**TASK DESCRIPTION**
Print every line of the records below exactly as it reads.

**DATA UNDER STUDY**
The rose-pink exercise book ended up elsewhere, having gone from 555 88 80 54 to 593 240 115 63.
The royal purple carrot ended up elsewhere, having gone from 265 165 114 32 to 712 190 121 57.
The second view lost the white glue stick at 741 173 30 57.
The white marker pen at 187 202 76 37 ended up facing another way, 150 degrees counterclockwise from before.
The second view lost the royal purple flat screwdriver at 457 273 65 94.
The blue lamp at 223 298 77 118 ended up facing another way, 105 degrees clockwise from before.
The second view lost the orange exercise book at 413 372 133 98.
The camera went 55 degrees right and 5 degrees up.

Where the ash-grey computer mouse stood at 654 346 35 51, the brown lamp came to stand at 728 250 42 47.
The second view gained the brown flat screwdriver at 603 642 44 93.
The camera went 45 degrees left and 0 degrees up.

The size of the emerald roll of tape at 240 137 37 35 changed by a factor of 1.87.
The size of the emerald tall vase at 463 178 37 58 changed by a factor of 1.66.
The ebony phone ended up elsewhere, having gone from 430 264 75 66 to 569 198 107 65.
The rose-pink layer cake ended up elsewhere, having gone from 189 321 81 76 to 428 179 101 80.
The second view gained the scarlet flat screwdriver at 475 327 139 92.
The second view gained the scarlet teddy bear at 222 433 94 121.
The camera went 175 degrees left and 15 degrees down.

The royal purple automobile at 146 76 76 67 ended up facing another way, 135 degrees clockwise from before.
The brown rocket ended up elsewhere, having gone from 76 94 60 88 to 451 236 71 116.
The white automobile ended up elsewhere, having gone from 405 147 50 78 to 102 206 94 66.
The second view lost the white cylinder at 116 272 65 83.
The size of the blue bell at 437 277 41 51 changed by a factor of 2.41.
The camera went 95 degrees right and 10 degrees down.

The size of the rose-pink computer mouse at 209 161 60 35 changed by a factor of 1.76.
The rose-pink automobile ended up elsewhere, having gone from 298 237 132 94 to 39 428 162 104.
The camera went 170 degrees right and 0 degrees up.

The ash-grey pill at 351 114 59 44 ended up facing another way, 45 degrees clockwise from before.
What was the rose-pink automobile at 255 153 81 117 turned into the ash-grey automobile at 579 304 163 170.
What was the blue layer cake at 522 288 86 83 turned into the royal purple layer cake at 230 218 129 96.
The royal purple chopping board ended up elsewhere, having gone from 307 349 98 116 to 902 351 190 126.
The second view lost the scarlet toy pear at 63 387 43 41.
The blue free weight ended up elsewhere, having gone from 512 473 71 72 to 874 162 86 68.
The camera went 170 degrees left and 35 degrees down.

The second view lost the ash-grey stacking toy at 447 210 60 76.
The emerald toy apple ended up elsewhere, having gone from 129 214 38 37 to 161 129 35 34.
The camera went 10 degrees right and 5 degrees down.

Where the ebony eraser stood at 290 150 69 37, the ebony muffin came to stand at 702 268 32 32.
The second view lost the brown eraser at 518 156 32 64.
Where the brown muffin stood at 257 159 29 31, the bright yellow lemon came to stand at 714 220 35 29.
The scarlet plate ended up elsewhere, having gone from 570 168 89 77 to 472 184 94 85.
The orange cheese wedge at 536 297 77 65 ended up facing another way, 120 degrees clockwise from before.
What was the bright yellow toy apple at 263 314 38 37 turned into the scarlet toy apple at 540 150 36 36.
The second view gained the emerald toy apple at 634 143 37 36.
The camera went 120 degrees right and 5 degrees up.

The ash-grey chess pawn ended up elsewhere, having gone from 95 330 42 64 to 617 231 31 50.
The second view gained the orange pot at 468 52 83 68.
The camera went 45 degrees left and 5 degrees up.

**PROBLEM SOLUTION**
The rose-pink exercise book ended up elsewhere, having gone from 555 88 80 54 to 593 240 115 63.
The royal purple carrot ended up elsewhere, having gone from 265 165 114 32 to 712 190 121 57.
The second view lost the white glue stick at 741 173 30 57.
The white marker pen at 187 202 76 37 ended up facing another way, 150 degrees counterclockwise from before.
The second view lost the royal purple flat screwdriver at 457 273 65 94.
The blue lamp at 223 298 77 118 ended up facing another way, 105 degrees clockwise from before.
The second view lost the orange exercise book at 413 372 133 98.
The camera went 55 degrees right and 5 degrees up.

Where the ash-grey computer mouse stood at 654 346 35 51, the brown lamp came to stand at 728 250 42 47.
The second view gained the brown flat screwdriver at 603 642 44 93.
The camera went 45 degrees left and 0 degrees up.

The size of the emerald roll of tape at 240 137 37 35 changed by a factor of 1.87.
The size of the emerald tall vase at 463 178 37 58 changed by a factor of 1.66.
The ebony phone ended up elsewhere, having gone from 430 264 75 66 to 569 198 107 65.
The rose-pink layer cake ended up elsewhere, having gone from 189 321 81 76 to 428 179 101 80.
The second view gained the scarlet flat screwdriver at 475 327 139 92.
The second view gained the scarlet teddy bear at 222 433 94 121.
The camera went 175 degrees left and 15 degrees down.

The royal purple automobile at 146 76 76 67 ended up facing another way, 135 degrees clockwise from before.
The brown rocket ended up elsewhere, having gone from 76 94 60 88 to 451 236 71 116.
The white automobile ended up elsewhere, having gone from 405 147 50 78 to 102 206 94 66.
The second view lost the white cylinder at 116 272 65 83.
The size of the blue bell at 437 277 41 51 changed by a factor of 2.41.
The camera went 95 degrees right and 10 degrees down.

The size of the rose-pink computer mouse at 209 161 60 35 changed by a factor of 1.76.
The rose-pink automobile ended up elsewhere, having gone from 298 237 132 94 to 39 428 162 104.
The camera went 170 degrees right and 0 degrees up.

The ash-grey pill at 351 114 59 44 ended up facing another way, 45 degrees clockwise from before.
What was the rose-pink automobile at 255 153 81 117 turned into the ash-grey automobile at 579 304 163 170.
What was the blue layer cake at 522 288 86 83 turned into the royal purple layer cake at 230 218 129 96.
The royal purple chopping board ended up elsewhere, having gone from 307 349 98 116 to 902 351 190 126.
The second view lost the scarlet toy pear at 63 387 43 41.
The blue free weight ended up elsewhere, having gone from 512 473 71 72 to 874 162 86 68.
The camera went 170 degrees left and 35 degrees down.

The second view lost the ash-grey stacking toy at 447 210 60 76.
The emerald toy apple ended up elsewhere, having gone from 129 214 38 37 to 161 129 35 34.
The camera went 10 degrees right and 5 degrees down.

Where the ebony eraser stood at 290 150 69 37, the ebony muffin came to stand at 702 268 32 32.
The second view lost the brown eraser at 518 156 32 64.
Where the brown muffin stood at 257 159 29 31, the bright yellow lemon came to stand at 714 220 35 29.
The scarlet plate ended up elsewhere, having gone from 570 168 89 77 to 472 184 94 85.
The orange cheese wedge at 536 297 77 65 ended up facing another way, 120 degrees clockwise from before.
What was the bright yellow toy apple at 263 314 38 37 turned into the scarlet toy apple at 540 150 36 36.
The second view gained the emerald toy apple at 634 143 37 36.
The camera went 120 degrees right and 5 degrees up.

The ash-grey chess pawn ended up elsewhere, having gone from 95 330 42 64 to 617 231 31 50.
The second view gained the orange pot at 468 52 83 68.
The camera went 45 degrees left and 5 degrees up.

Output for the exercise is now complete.